• GIVEN INFORMATION:
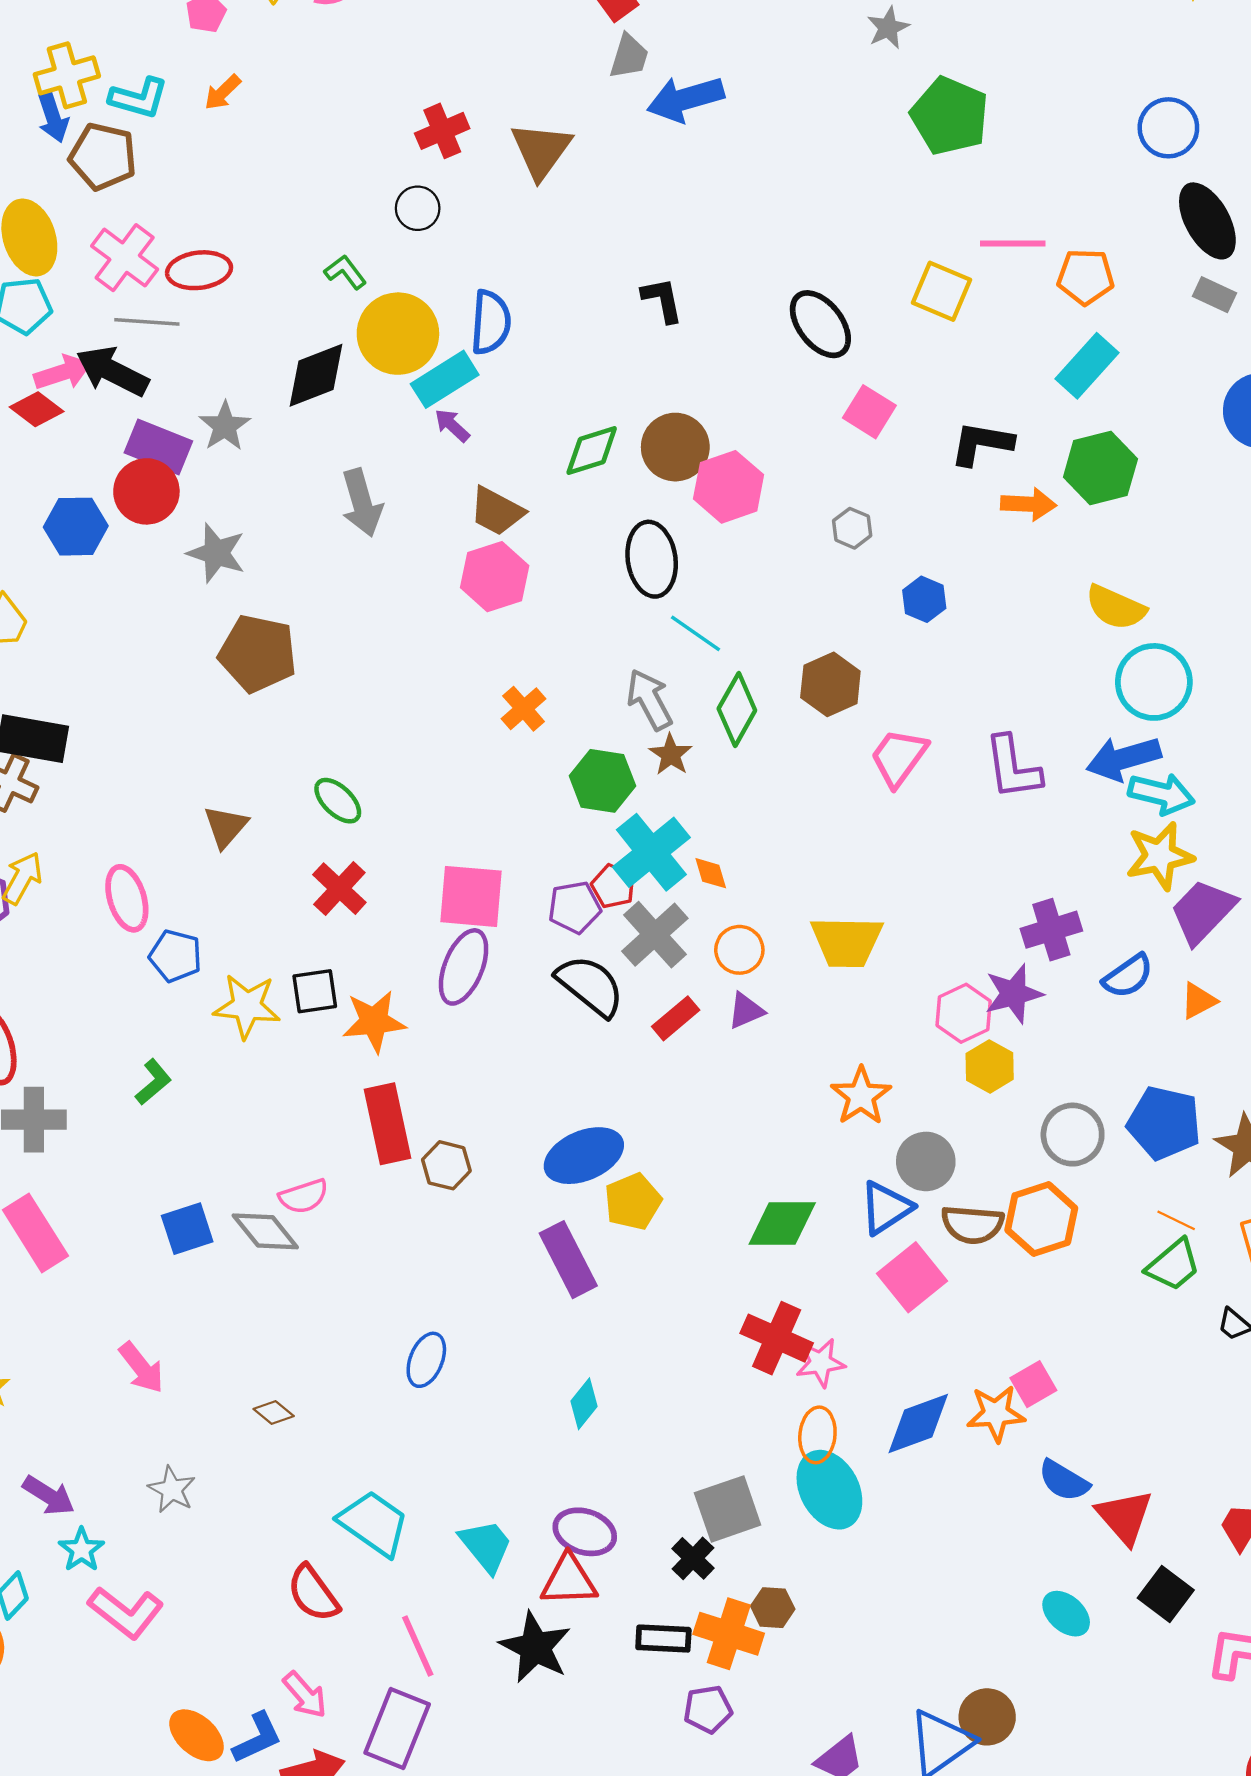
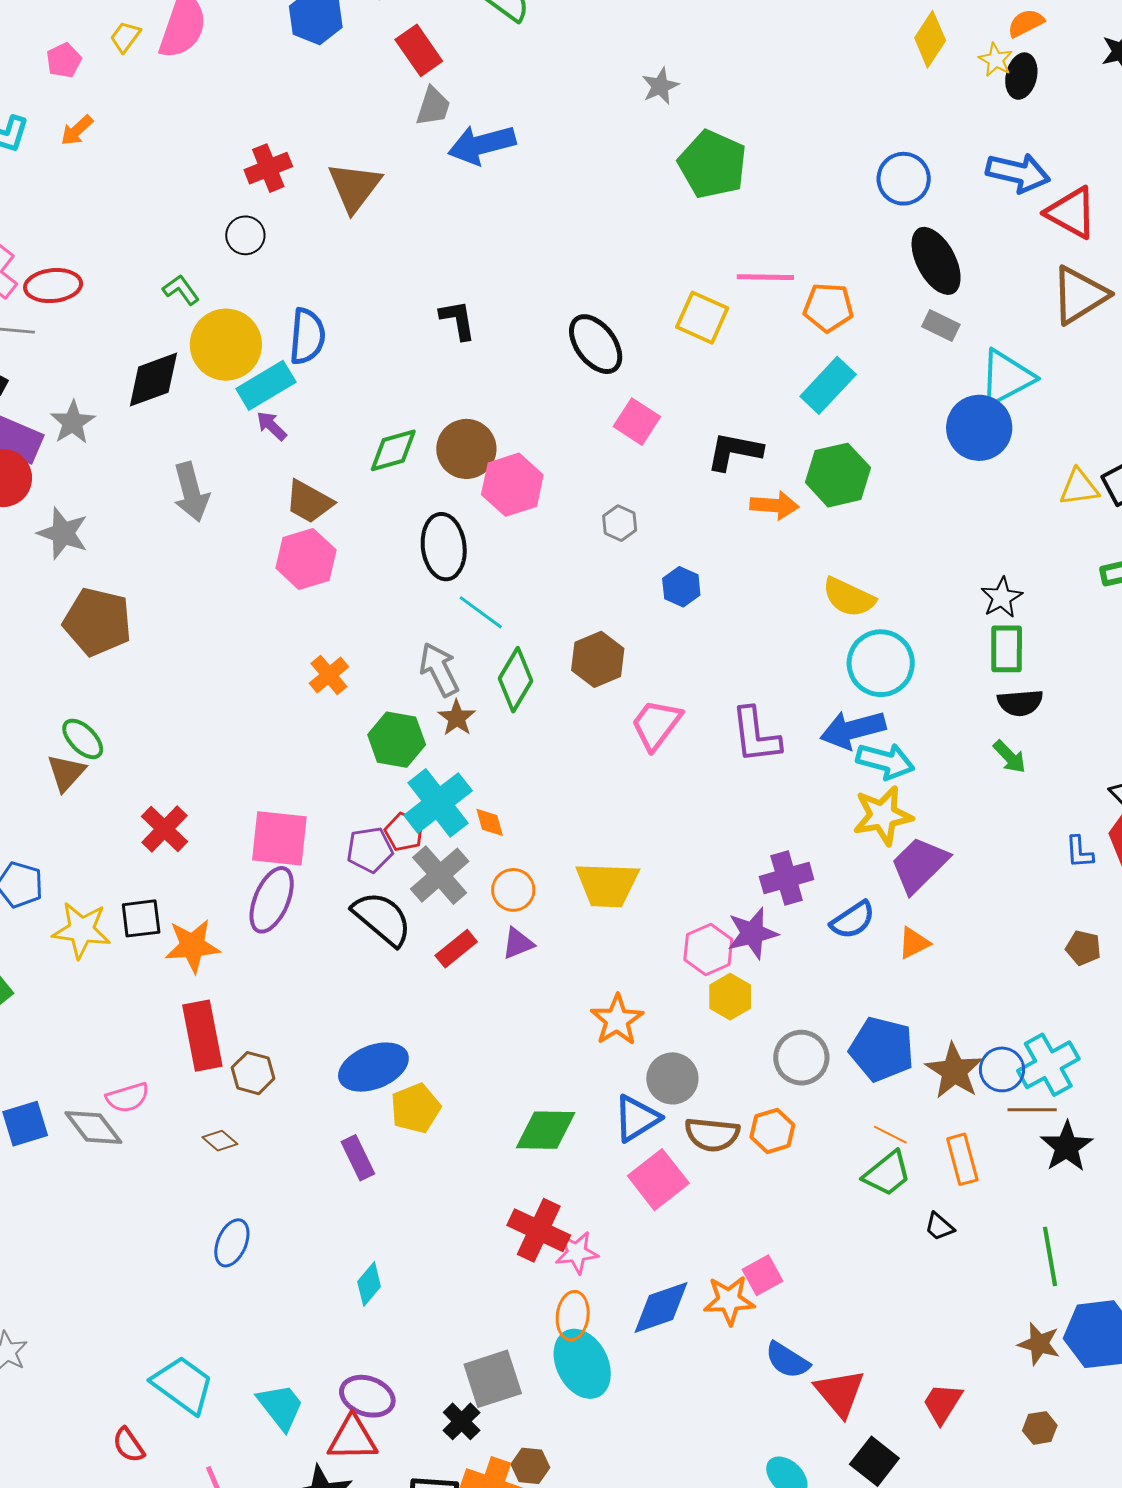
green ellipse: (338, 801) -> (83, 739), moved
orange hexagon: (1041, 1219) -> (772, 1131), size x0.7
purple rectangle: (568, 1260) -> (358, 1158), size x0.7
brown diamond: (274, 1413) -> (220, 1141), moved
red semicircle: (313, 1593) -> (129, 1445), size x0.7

• TASK REQUIREMENTS: Apart from the pictures, repeat the data above exactly.

• YOUR SOLUTION:
green ellipse: (338, 801) -> (83, 739), moved
orange hexagon: (1041, 1219) -> (772, 1131), size x0.7
purple rectangle: (568, 1260) -> (358, 1158), size x0.7
brown diamond: (274, 1413) -> (220, 1141), moved
red semicircle: (313, 1593) -> (129, 1445), size x0.7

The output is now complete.